Given task » Tally the lines in the rows below that contain the string "Humdrum", with case counting. Reply with the number only.

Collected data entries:
....

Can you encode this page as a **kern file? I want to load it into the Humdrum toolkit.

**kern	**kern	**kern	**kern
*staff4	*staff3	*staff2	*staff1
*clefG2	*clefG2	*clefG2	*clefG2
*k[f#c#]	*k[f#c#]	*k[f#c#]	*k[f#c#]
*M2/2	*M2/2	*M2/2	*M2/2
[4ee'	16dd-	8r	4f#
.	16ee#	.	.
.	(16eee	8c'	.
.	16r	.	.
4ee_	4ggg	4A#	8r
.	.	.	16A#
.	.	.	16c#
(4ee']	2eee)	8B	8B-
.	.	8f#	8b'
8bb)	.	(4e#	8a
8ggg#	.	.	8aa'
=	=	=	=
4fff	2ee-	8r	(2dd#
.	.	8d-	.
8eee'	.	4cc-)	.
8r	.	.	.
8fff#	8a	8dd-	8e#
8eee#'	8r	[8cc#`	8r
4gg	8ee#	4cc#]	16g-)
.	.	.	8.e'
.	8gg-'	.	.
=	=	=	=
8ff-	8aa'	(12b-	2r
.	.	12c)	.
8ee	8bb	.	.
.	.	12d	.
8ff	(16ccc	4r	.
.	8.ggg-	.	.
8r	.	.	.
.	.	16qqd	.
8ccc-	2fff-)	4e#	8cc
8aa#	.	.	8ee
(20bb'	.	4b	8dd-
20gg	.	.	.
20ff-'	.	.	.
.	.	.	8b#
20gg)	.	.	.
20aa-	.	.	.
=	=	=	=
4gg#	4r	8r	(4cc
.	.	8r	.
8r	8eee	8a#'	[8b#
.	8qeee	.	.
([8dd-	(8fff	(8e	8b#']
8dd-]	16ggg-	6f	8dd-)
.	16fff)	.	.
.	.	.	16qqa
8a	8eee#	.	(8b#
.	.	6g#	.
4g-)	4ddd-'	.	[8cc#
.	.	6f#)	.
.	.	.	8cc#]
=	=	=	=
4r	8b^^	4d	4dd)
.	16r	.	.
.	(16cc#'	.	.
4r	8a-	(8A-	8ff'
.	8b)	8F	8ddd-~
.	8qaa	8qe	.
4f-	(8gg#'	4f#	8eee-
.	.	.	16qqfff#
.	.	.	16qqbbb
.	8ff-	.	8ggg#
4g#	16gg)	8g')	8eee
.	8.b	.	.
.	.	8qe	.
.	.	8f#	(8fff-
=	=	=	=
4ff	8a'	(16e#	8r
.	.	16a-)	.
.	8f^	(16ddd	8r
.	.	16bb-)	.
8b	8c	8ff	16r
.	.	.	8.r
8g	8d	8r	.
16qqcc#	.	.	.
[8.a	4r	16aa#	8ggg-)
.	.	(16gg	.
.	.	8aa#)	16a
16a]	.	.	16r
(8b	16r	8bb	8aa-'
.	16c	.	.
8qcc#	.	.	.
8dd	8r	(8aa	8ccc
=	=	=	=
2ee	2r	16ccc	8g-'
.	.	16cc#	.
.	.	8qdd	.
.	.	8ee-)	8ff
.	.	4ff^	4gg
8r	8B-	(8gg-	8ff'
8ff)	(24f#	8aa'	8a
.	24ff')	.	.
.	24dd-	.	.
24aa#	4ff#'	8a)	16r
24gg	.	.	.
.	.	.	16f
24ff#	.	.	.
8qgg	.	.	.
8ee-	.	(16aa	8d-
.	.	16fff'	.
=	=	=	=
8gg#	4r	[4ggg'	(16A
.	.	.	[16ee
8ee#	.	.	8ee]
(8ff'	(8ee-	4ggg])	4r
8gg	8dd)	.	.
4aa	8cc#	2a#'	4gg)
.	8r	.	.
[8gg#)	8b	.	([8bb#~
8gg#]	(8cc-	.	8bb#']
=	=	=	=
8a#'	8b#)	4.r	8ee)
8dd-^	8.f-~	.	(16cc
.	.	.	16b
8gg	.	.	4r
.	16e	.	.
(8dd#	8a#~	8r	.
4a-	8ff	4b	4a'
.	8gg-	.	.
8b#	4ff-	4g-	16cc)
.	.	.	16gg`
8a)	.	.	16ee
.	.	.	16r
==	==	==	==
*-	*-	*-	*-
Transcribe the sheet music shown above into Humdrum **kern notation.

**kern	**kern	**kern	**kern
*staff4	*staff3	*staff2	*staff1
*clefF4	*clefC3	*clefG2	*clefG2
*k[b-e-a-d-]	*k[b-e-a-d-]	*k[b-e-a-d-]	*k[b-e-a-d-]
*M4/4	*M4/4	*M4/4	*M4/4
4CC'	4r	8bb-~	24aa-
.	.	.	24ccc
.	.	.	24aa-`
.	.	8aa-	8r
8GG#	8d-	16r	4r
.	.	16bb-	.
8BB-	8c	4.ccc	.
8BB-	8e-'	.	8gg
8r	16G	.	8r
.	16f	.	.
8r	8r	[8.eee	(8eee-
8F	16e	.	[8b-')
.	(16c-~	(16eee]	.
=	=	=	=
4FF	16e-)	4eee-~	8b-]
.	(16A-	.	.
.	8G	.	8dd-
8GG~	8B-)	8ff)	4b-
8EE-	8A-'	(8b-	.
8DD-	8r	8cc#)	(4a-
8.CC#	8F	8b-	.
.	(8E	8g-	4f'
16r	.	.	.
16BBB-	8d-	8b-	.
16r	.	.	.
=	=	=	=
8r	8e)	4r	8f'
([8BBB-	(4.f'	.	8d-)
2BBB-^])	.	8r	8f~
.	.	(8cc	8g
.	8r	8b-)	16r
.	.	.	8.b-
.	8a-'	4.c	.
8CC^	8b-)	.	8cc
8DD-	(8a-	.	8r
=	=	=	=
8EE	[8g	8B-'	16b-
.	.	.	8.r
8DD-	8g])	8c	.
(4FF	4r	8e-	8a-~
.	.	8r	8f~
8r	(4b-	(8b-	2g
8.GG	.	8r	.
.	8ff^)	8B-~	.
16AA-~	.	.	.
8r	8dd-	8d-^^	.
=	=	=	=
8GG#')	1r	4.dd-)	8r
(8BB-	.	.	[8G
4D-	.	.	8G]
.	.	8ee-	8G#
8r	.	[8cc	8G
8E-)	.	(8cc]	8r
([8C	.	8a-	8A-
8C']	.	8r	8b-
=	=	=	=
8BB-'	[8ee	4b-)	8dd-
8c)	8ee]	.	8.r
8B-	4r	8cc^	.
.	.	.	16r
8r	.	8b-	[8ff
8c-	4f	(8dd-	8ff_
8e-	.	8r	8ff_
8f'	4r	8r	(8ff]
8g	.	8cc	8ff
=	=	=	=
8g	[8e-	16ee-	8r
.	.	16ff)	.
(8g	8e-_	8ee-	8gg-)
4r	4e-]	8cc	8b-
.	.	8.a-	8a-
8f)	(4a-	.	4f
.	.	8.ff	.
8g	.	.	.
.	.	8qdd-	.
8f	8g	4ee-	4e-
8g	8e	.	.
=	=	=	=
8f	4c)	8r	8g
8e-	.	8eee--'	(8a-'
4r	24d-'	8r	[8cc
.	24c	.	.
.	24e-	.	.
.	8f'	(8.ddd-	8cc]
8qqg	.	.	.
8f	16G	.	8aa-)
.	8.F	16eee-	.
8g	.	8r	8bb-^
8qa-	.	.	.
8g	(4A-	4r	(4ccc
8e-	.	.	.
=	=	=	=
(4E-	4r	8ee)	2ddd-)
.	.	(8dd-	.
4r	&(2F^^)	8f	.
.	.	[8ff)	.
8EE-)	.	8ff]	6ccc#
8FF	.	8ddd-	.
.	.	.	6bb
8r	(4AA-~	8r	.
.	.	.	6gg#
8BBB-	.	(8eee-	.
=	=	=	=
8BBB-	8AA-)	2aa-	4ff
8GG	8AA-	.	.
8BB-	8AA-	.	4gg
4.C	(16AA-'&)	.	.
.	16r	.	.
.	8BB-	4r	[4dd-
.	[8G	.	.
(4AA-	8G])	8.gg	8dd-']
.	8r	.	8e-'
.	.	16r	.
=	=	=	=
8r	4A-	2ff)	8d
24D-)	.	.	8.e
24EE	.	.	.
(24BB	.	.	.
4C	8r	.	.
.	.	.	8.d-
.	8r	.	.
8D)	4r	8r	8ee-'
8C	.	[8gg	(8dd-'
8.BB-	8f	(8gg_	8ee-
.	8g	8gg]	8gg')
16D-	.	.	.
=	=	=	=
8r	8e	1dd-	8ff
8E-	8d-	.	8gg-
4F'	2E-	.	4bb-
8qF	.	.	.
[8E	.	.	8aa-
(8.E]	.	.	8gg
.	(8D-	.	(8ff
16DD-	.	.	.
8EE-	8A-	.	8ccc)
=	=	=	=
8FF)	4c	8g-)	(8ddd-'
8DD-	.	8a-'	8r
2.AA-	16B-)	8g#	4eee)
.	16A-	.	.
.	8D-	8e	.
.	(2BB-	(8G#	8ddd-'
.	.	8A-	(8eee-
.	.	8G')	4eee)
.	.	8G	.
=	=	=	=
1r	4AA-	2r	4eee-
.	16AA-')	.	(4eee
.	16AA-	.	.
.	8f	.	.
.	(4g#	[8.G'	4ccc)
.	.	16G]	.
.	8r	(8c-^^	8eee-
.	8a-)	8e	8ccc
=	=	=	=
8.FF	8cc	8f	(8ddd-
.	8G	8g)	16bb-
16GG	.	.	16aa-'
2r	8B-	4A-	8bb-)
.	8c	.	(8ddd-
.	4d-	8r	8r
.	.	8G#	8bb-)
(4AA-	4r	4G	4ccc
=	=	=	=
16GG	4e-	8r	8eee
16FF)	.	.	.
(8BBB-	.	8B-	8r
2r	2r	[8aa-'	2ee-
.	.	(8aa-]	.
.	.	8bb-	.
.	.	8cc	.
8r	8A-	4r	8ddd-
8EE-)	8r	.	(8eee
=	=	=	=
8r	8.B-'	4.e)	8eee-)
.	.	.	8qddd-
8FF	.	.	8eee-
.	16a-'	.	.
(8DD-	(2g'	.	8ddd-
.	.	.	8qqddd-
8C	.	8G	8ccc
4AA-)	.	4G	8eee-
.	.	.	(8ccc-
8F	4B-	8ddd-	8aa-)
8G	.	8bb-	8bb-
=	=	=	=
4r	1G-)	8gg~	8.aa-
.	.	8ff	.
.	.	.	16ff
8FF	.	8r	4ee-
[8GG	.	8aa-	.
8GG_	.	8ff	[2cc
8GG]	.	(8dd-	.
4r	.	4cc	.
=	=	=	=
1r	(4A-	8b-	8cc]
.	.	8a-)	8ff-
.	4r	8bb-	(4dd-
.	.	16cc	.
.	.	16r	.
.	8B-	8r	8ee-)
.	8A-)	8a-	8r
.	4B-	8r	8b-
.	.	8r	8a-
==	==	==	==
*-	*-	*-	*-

....

The response » 2